## Coordinate-based object records
-- Opening Marker --

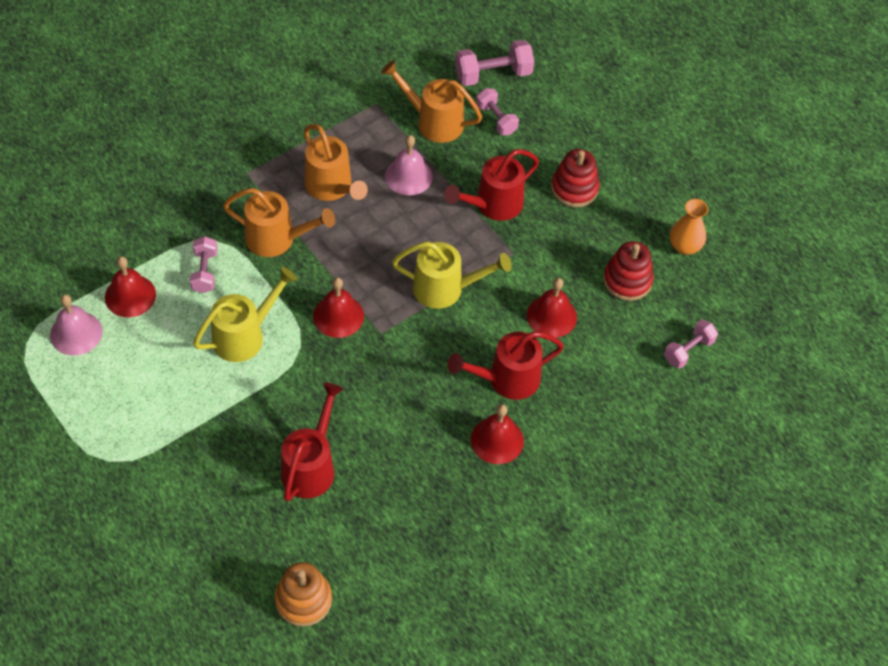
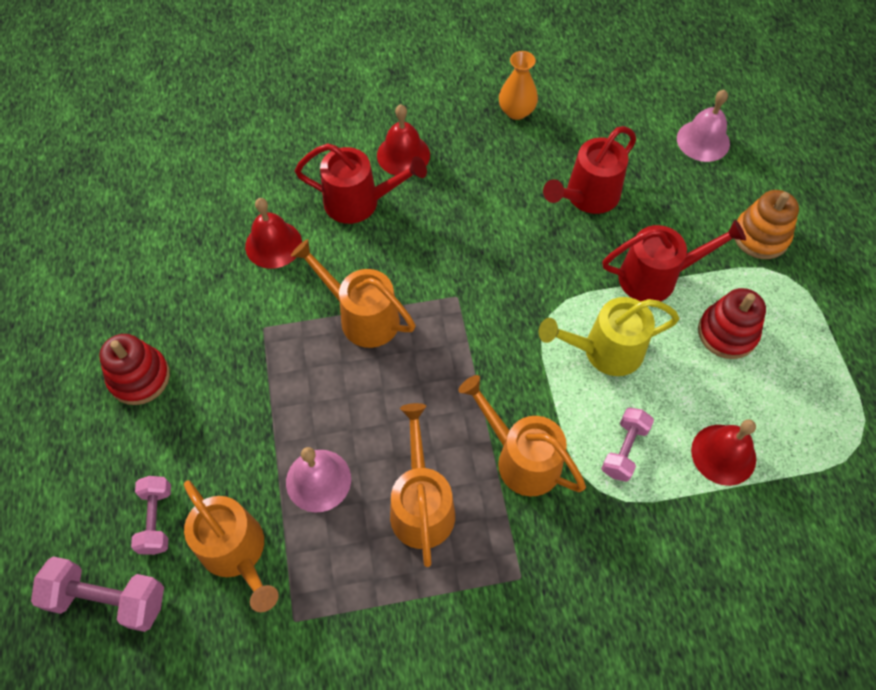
camera: 150 degrees left, 5 degrees up
(76, 333) = (798, 431): pink bell -> pink bell (703, 140)
(303, 600) = (637, 99): orange stacking toy -> orange stacking toy (760, 236)
(338, 316) = (493, 332): red bell -> none
(446, 289) = (361, 316): yellow watering can -> orange watering can
(492, 205) = (246, 396): red watering can -> red watering can (657, 277)
(627, 280) = (171, 249): red stacking toy -> red stacking toy (727, 333)
(684, 246) = (83, 261): orange vase -> orange vase (516, 111)
(688, 350) = (171, 162): pink dumbbell -> none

-- Closing Marker --

## Task to carry out
Once the pictures are set aside, repeat the remaining data word for word.

## Solution for this problem
camera: 150 degrees left, 5 degrees up
(76, 333) = (798, 431): pink bell -> pink bell (703, 140)
(303, 600) = (637, 99): orange stacking toy -> orange stacking toy (760, 236)
(338, 316) = (493, 332): red bell -> none
(446, 289) = (361, 316): yellow watering can -> orange watering can
(492, 205) = (246, 396): red watering can -> red watering can (657, 277)
(627, 280) = (171, 249): red stacking toy -> red stacking toy (727, 333)
(684, 246) = (83, 261): orange vase -> orange vase (516, 111)
(688, 350) = (171, 162): pink dumbbell -> none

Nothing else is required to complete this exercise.